--- START ---
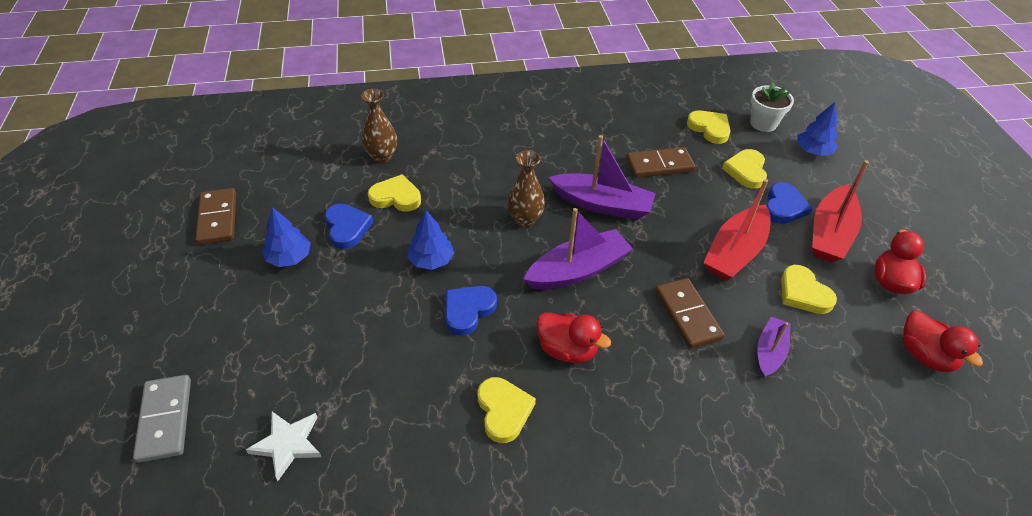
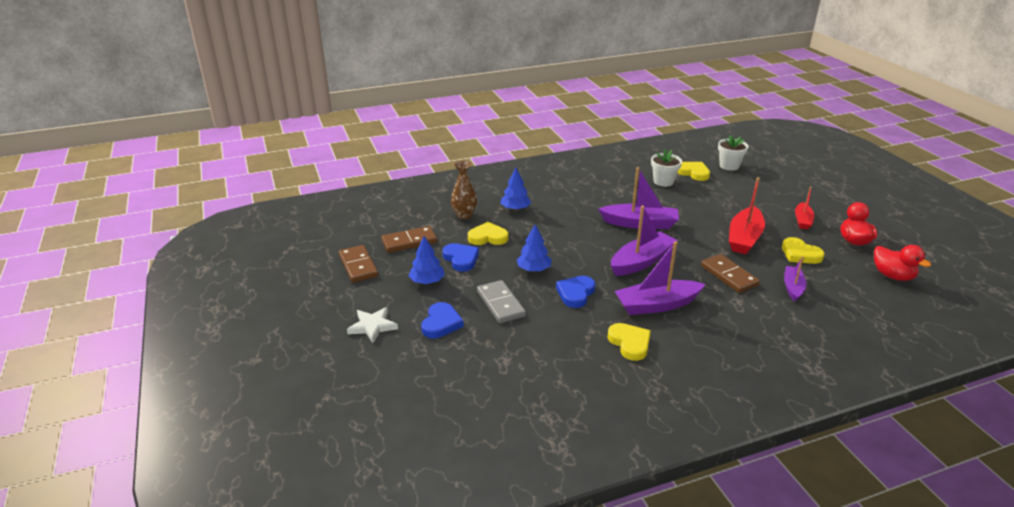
camera: 10 degrees left, 15 degrees down
(165, 419) = (386, 383): grey domino -> grey domino (500, 304)
(288, 444) = (486, 383): white star -> white star (372, 326)
(525, 219) = (589, 238): brown vase -> none
(567, 350) = (656, 305): red duck -> purple boat
(659, 165) = (669, 197): brown domino -> brown domino (409, 242)
(662, 138) = (663, 181): none -> white flower pot
(746, 171) = (730, 193): yellow heart -> none
(783, 207) = (765, 210): blue heart -> blue heart (441, 323)
(813, 151) = (770, 177): blue tree -> blue tree (515, 209)
(830, 234) = (802, 220): red boat -> red boat, size x0.59

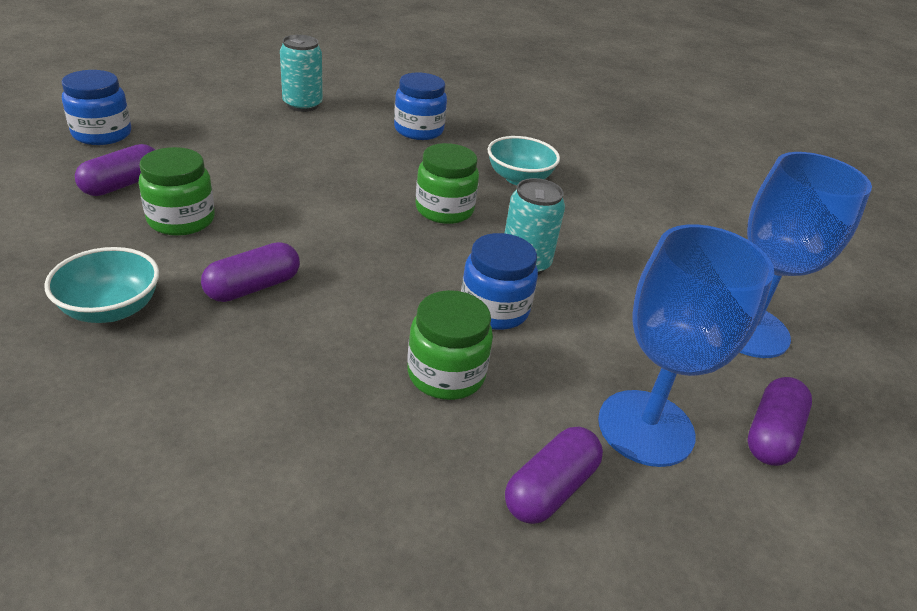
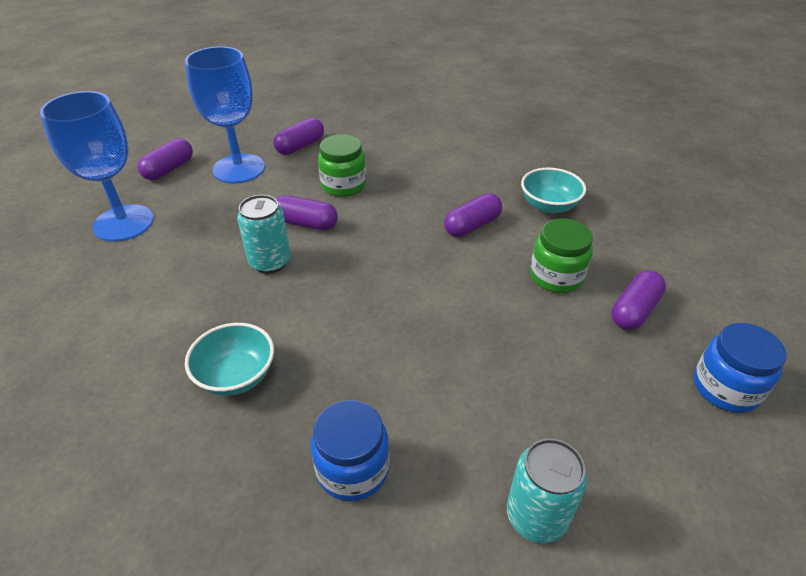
camera: 175 degrees left, 5 degrees up
(444, 210) = (331, 314): green jar -> none
(494, 309) = (306, 223): blue jar -> purple capsule

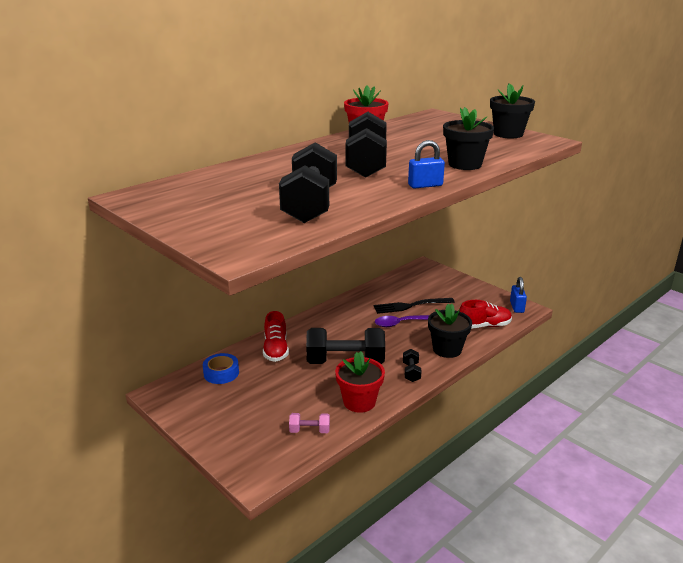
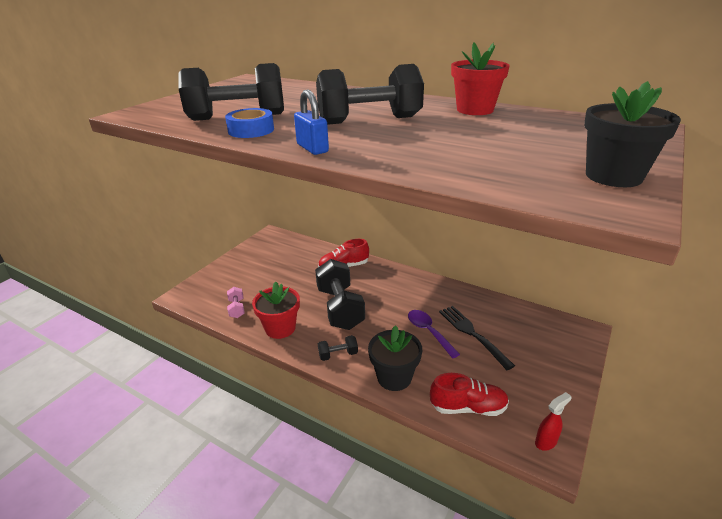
camera: 75 degrees right, 5 degrees up
(221, 373) = (302, 251): blue tape -> blue tape (251, 130)
(465, 164) = (411, 160): black flower pot -> none
(484, 326) = (468, 407): red shoe -> red shoe turned 60 degrees counterclockwise
(516, 307) = (546, 442): blue padlock -> red spray bottle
--- END ---
_Exercise prompt_
With images omitted, output the data exactly as given.

_Output_
camera: 10 degrees left, 15 degrees down
(165, 419) = (386, 383): grey domino -> grey domino (500, 304)
(288, 444) = (486, 383): white star -> white star (372, 326)
(525, 219) = (589, 238): brown vase -> none
(567, 350) = (656, 305): red duck -> purple boat
(659, 165) = (669, 197): brown domino -> brown domino (409, 242)
(662, 138) = (663, 181): none -> white flower pot
(746, 171) = (730, 193): yellow heart -> none
(783, 207) = (765, 210): blue heart -> blue heart (441, 323)
(813, 151) = (770, 177): blue tree -> blue tree (515, 209)
(830, 234) = (802, 220): red boat -> red boat, size x0.59

camera: 175 degrees left, 5 degrees up
(444, 210) = (331, 314): green jar -> none
(494, 309) = (306, 223): blue jar -> purple capsule

camera: 75 degrees right, 5 degrees up
(221, 373) = (302, 251): blue tape -> blue tape (251, 130)
(465, 164) = (411, 160): black flower pot -> none
(484, 326) = (468, 407): red shoe -> red shoe turned 60 degrees counterclockwise
(516, 307) = (546, 442): blue padlock -> red spray bottle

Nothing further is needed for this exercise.